= The request =
Recast the entries below as a numbered list, one line per item, leaving out any blank lines.
● ● ●
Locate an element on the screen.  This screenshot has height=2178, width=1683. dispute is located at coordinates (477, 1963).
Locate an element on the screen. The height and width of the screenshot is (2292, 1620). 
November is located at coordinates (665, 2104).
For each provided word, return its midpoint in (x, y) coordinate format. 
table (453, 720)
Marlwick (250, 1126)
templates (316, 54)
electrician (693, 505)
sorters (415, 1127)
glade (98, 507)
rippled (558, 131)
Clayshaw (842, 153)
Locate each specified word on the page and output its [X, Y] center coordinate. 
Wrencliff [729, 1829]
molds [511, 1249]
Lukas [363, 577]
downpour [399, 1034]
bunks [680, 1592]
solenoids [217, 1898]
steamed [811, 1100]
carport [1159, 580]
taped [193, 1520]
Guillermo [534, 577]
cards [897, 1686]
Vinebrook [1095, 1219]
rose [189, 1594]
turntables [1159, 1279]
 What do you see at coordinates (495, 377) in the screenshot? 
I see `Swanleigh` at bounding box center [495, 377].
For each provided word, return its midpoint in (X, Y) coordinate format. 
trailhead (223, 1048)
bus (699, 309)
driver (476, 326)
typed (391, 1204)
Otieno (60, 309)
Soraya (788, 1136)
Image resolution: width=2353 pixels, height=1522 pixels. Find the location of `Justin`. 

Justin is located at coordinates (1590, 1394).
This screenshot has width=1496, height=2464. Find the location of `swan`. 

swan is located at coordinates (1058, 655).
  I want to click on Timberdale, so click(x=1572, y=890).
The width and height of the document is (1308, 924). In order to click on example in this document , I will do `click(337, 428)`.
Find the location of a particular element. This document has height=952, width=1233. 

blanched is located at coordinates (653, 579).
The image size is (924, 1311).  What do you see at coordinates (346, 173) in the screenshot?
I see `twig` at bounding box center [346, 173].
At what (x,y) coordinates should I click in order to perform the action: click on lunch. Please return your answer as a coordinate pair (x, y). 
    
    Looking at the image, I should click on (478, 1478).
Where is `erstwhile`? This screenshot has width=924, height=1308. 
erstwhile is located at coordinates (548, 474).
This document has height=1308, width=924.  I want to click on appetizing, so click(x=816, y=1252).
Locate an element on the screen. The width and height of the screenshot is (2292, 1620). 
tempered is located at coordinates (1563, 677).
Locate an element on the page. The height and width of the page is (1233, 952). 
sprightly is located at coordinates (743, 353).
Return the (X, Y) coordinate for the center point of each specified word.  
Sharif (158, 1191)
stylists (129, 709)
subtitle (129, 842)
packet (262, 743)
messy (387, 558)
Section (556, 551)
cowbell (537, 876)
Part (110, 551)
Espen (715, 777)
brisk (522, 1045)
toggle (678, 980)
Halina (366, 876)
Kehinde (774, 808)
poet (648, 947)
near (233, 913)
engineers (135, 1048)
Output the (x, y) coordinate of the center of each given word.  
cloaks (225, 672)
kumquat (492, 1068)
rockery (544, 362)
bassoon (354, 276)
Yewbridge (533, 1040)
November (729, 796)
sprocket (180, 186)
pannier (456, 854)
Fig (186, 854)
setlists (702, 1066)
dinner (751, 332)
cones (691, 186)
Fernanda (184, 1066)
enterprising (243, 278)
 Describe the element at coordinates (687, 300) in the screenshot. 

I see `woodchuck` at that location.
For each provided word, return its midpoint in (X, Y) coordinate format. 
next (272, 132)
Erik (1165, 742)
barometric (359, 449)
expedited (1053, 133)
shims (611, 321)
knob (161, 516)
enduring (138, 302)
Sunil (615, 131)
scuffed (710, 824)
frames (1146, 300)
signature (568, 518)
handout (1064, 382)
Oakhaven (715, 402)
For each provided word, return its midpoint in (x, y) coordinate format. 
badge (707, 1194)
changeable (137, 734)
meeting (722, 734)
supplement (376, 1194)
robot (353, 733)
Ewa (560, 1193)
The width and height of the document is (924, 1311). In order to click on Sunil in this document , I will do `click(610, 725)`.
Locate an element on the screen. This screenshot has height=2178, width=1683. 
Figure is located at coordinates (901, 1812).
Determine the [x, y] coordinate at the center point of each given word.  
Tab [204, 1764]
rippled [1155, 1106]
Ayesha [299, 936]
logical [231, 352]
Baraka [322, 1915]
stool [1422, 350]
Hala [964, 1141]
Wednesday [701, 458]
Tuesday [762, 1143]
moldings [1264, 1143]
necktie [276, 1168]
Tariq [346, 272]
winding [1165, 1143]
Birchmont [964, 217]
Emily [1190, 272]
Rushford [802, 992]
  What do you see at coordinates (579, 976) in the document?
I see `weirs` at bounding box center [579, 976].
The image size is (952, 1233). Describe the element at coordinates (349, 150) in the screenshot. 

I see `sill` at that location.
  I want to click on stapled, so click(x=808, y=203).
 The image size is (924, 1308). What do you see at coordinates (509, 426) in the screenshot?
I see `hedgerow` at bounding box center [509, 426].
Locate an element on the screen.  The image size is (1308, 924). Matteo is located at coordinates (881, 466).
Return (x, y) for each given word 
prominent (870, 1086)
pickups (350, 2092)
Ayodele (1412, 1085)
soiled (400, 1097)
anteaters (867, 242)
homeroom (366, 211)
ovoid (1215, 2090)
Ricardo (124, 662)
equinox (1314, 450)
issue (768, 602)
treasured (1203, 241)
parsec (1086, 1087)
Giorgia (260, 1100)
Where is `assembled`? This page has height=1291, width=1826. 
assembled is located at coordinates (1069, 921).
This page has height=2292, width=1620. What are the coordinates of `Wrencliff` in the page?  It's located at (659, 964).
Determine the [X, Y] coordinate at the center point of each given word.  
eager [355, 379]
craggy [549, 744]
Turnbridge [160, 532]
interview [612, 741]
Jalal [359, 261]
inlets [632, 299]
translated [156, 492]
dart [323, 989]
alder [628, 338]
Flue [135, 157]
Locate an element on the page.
● ● ●
= Exercise result =
1. Locate an element on the screen.  This screenshot has height=2178, width=1683. dispute is located at coordinates (477, 1963).
2. Locate an element on the screen. The height and width of the screenshot is (2292, 1620). 
3. November is located at coordinates (665, 2104).
4. For each provided word, return its midpoint in (x, y) coordinate format. 
5. table (453, 720)
6. Marlwick (250, 1126)
7. templates (316, 54)
8. electrician (693, 505)
9. sorters (415, 1127)
10. glade (98, 507)
11. rippled (558, 131)
12. Clayshaw (842, 153)
13. Locate each specified word on the page and output its [X, Y] center coordinate. 
14. Wrencliff [729, 1829]
15. molds [511, 1249]
16. Lukas [363, 577]
17. downpour [399, 1034]
18. bunks [680, 1592]
19. solenoids [217, 1898]
20. steamed [811, 1100]
21. carport [1159, 580]
22. taped [193, 1520]
23. Guillermo [534, 577]
24. cards [897, 1686]
25. Vinebrook [1095, 1219]
26. rose [189, 1594]
27. turntables [1159, 1279]
28.  What do you see at coordinates (495, 377) in the screenshot? 
29. I see `Swanleigh` at bounding box center [495, 377].
30. For each provided word, return its midpoint in (X, Y) coordinate format. 
31. trailhead (223, 1048)
32. bus (699, 309)
33. driver (476, 326)
34. typed (391, 1204)
35. Otieno (60, 309)
36. Soraya (788, 1136)
37. Image resolution: width=2353 pixels, height=1522 pixels. Find the location of `Justin`. 
38. Justin is located at coordinates (1590, 1394).
39. This screenshot has width=1496, height=2464. Find the location of `swan`. 
40. swan is located at coordinates (1058, 655).
41.   I want to click on Timberdale, so click(x=1572, y=890).
42. The width and height of the document is (1308, 924). In order to click on example in this document , I will do `click(337, 428)`.
43. Find the location of a particular element. This document has height=952, width=1233. 
44. blanched is located at coordinates (653, 579).
45. The image size is (924, 1311).  What do you see at coordinates (346, 173) in the screenshot?
46. I see `twig` at bounding box center [346, 173].
47. At what (x,y) coordinates should I click in order to perform the action: click on lunch. Please return your answer as a coordinate pair (x, y). 
48.     Looking at the image, I should click on (478, 1478).
49. Where is `erstwhile`? This screenshot has width=924, height=1308. 
50. erstwhile is located at coordinates (548, 474).
51. This document has height=1308, width=924.  I want to click on appetizing, so click(x=816, y=1252).
52. Locate an element on the screen. The width and height of the screenshot is (2292, 1620). 
53. tempered is located at coordinates (1563, 677).
54. Locate an element on the page. The height and width of the page is (1233, 952). 
55. sprightly is located at coordinates (743, 353).
56. Return the (X, Y) coordinate for the center point of each specified word.  
57. Sharif (158, 1191)
58. stylists (129, 709)
59. subtitle (129, 842)
60. packet (262, 743)
61. messy (387, 558)
62. Section (556, 551)
63. cowbell (537, 876)
64. Part (110, 551)
65. Espen (715, 777)
66. brisk (522, 1045)
67. toggle (678, 980)
68. Halina (366, 876)
69. Kehinde (774, 808)
70. poet (648, 947)
71. near (233, 913)
72. engineers (135, 1048)
73. Output the (x, y) coordinate of the center of each given word.  
74. cloaks (225, 672)
75. kumquat (492, 1068)
76. rockery (544, 362)
77. bassoon (354, 276)
78. Yewbridge (533, 1040)
79. November (729, 796)
80. sprocket (180, 186)
81. pannier (456, 854)
82. Fig (186, 854)
83. setlists (702, 1066)
84. dinner (751, 332)
85. cones (691, 186)
86. Fernanda (184, 1066)
87. enterprising (243, 278)
88.  Describe the element at coordinates (687, 300) in the screenshot. 
89. I see `woodchuck` at that location.
90. For each provided word, return its midpoint in (X, Y) coordinate format. 
91. next (272, 132)
92. Erik (1165, 742)
93. barometric (359, 449)
94. expedited (1053, 133)
95. shims (611, 321)
96. knob (161, 516)
97. enduring (138, 302)
98. Sunil (615, 131)
99. scuffed (710, 824)
100. frames (1146, 300)
101. signature (568, 518)
102. handout (1064, 382)
103. Oakhaven (715, 402)
104. For each provided word, return its midpoint in (x, y) coordinate format. 
105. badge (707, 1194)
106. changeable (137, 734)
107. meeting (722, 734)
108. supplement (376, 1194)
109. robot (353, 733)
110. Ewa (560, 1193)
111. The width and height of the document is (924, 1311). In order to click on Sunil in this document , I will do `click(610, 725)`.
112. Locate an element on the screen. This screenshot has height=2178, width=1683. 
113. Figure is located at coordinates (901, 1812).
114. Determine the [x, y] coordinate at the center point of each given word.  
115. Tab [204, 1764]
116. rippled [1155, 1106]
117. Ayesha [299, 936]
118. logical [231, 352]
119. Baraka [322, 1915]
120. stool [1422, 350]
121. Hala [964, 1141]
122. Wednesday [701, 458]
123. Tuesday [762, 1143]
124. moldings [1264, 1143]
125. necktie [276, 1168]
126. Tariq [346, 272]
127. winding [1165, 1143]
128. Birchmont [964, 217]
129. Emily [1190, 272]
130. Rushford [802, 992]
131.   What do you see at coordinates (579, 976) in the document?
132. I see `weirs` at bounding box center [579, 976].
133. The image size is (952, 1233). Describe the element at coordinates (349, 150) in the screenshot. 
134. I see `sill` at that location.
135.   I want to click on stapled, so click(x=808, y=203).
136.  The image size is (924, 1308). What do you see at coordinates (509, 426) in the screenshot?
137. I see `hedgerow` at bounding box center [509, 426].
138. Locate an element on the screen.  The image size is (1308, 924). Matteo is located at coordinates (881, 466).
139. Return (x, y) for each given word 
140. prominent (870, 1086)
141. pickups (350, 2092)
142. Ayodele (1412, 1085)
143. soiled (400, 1097)
144. anteaters (867, 242)
145. homeroom (366, 211)
146. ovoid (1215, 2090)
147. Ricardo (124, 662)
148. equinox (1314, 450)
149. issue (768, 602)
150. treasured (1203, 241)
151. parsec (1086, 1087)
152. Giorgia (260, 1100)
153. Where is `assembled`? This page has height=1291, width=1826. 
154. assembled is located at coordinates (1069, 921).
155. This page has height=2292, width=1620. What are the coordinates of `Wrencliff` in the page?  It's located at (659, 964).
156. Determine the [X, Y] coordinate at the center point of each given word.  
157. eager [355, 379]
158. craggy [549, 744]
159. Turnbridge [160, 532]
160. interview [612, 741]
161. Jalal [359, 261]
162. inlets [632, 299]
163. translated [156, 492]
164. dart [323, 989]
165. alder [628, 338]
166. Flue [135, 157]
167. Locate an element on the page.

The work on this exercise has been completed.